» RECORDS FOR THIS EXERCISE:

------

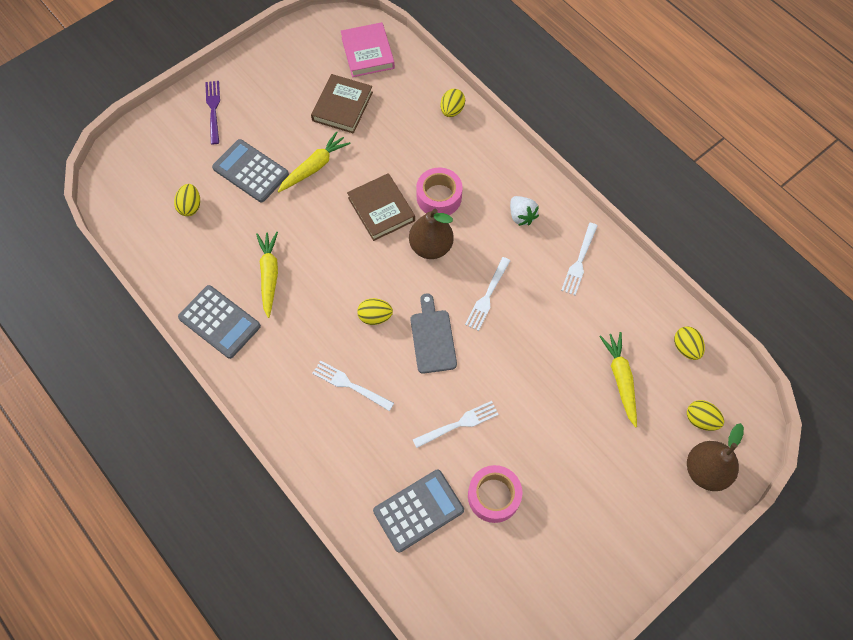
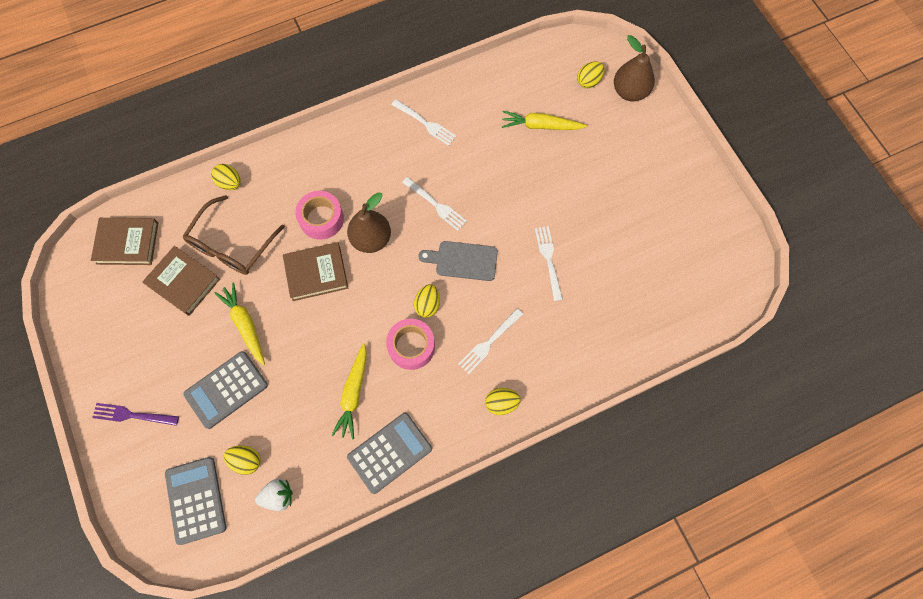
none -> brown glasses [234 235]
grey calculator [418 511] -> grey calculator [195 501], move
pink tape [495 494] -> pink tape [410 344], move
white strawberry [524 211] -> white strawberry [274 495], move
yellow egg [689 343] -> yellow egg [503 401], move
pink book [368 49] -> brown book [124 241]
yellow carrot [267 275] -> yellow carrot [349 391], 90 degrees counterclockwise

------

» WORK TO COMPLETE: Lines containing the word "move": copy each of them from the material.

» EXERCISE SOLUTION:
grey calculator [418 511] -> grey calculator [195 501], move
pink tape [495 494] -> pink tape [410 344], move
white strawberry [524 211] -> white strawberry [274 495], move
yellow egg [689 343] -> yellow egg [503 401], move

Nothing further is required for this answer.